Directions
Each line of the material that mentions the word "degrees" is to be copied.

Provided data
__________________________________________________
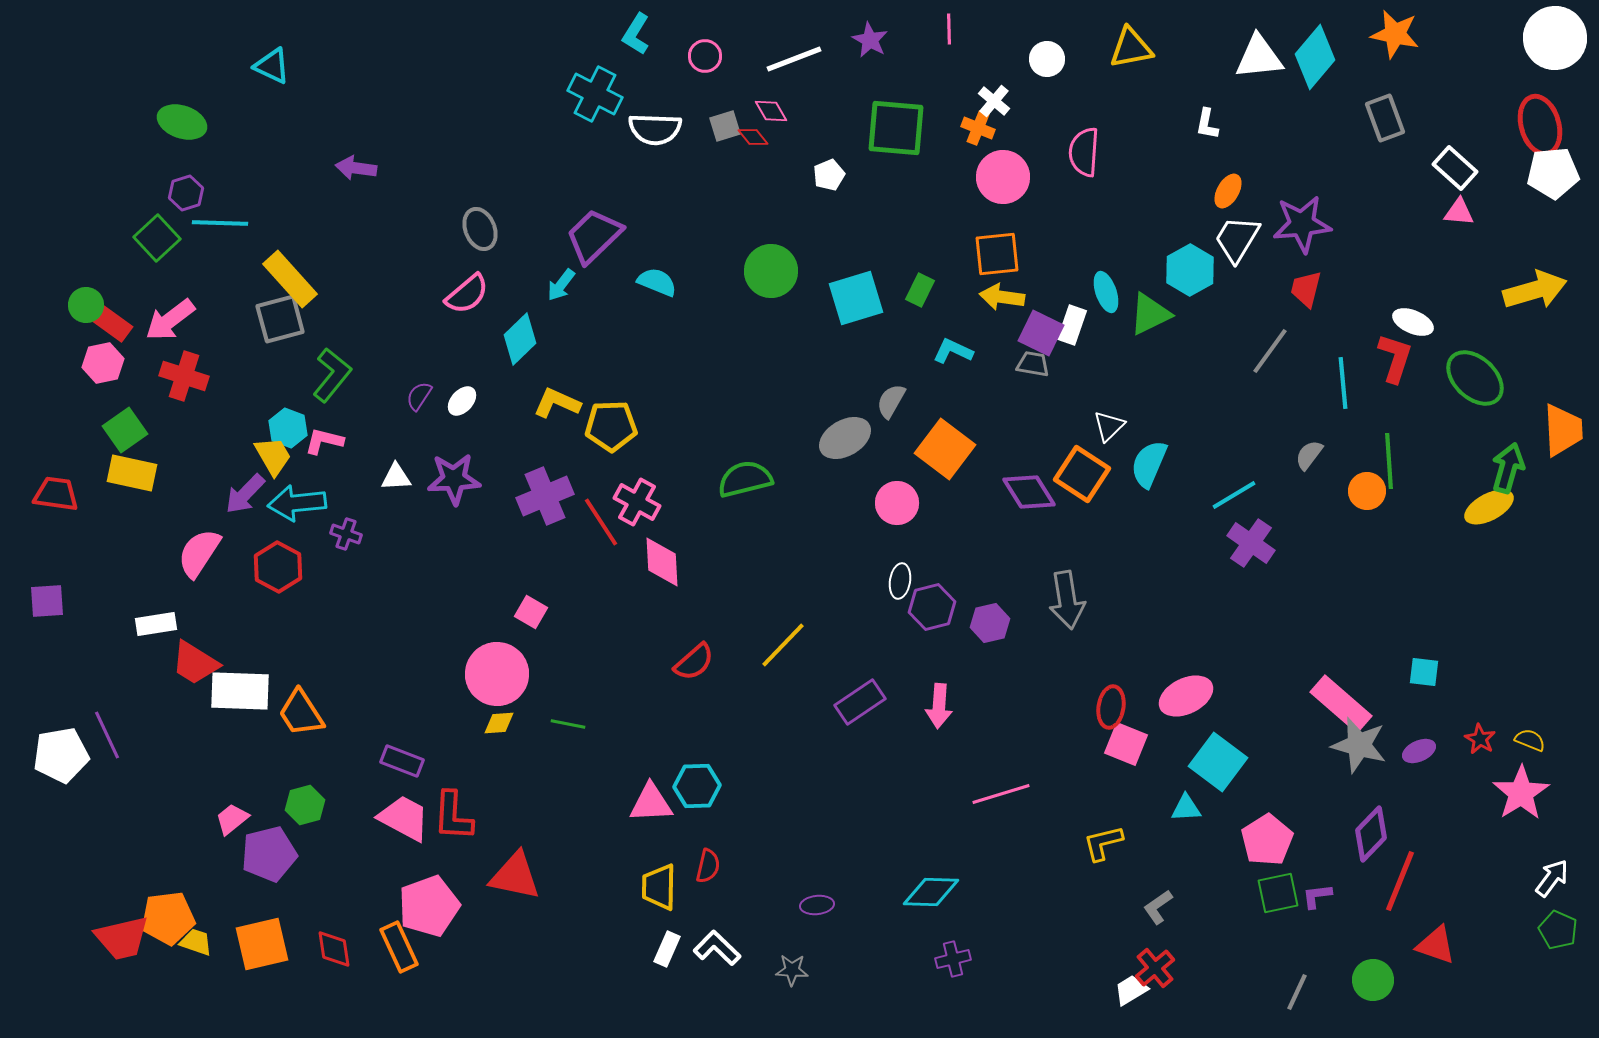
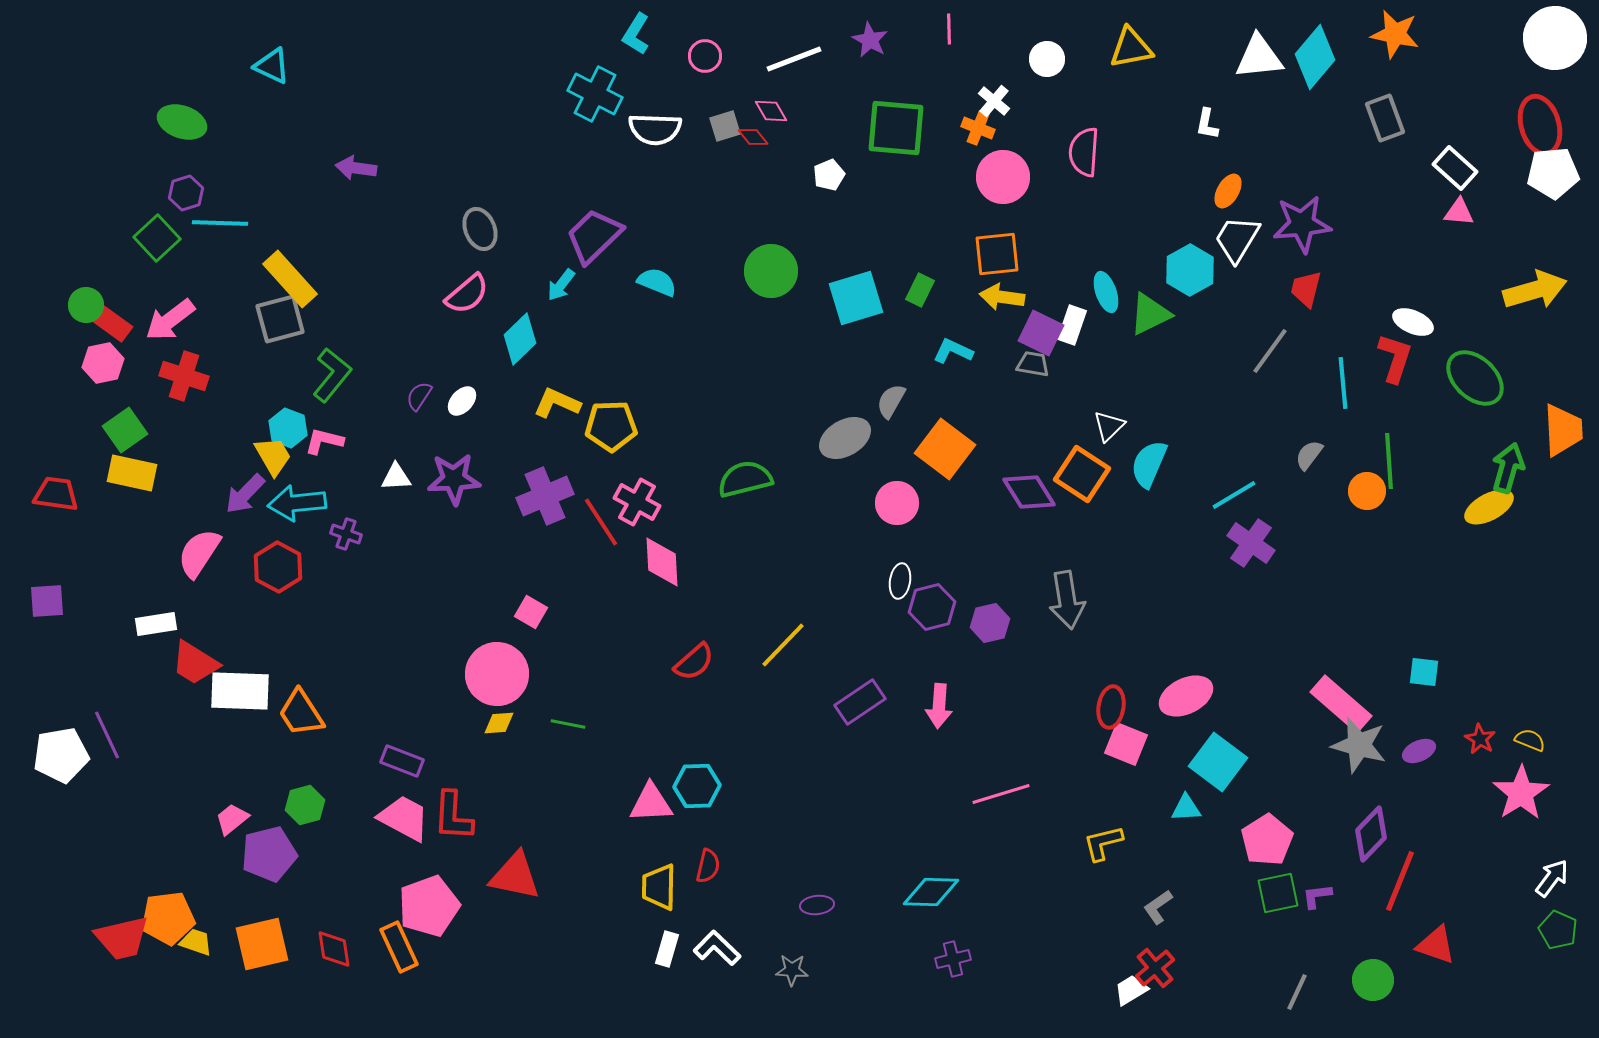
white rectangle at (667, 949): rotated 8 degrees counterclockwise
__________________________________________________
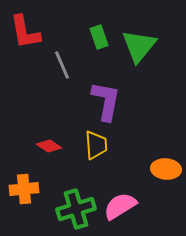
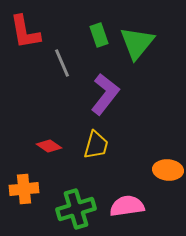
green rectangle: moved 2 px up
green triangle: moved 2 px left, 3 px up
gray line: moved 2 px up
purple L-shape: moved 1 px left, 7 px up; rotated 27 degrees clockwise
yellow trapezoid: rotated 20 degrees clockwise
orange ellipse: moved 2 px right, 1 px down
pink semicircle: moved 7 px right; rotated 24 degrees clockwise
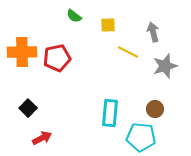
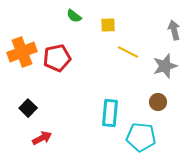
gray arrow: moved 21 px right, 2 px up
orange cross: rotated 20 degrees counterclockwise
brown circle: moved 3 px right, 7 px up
__________________________________________________
Result of this exercise
white rectangle at (667, 949): rotated 8 degrees counterclockwise
purple L-shape: moved 1 px left, 7 px up; rotated 27 degrees clockwise
yellow trapezoid: rotated 20 degrees clockwise
pink semicircle: moved 7 px right; rotated 24 degrees clockwise
orange cross: rotated 20 degrees counterclockwise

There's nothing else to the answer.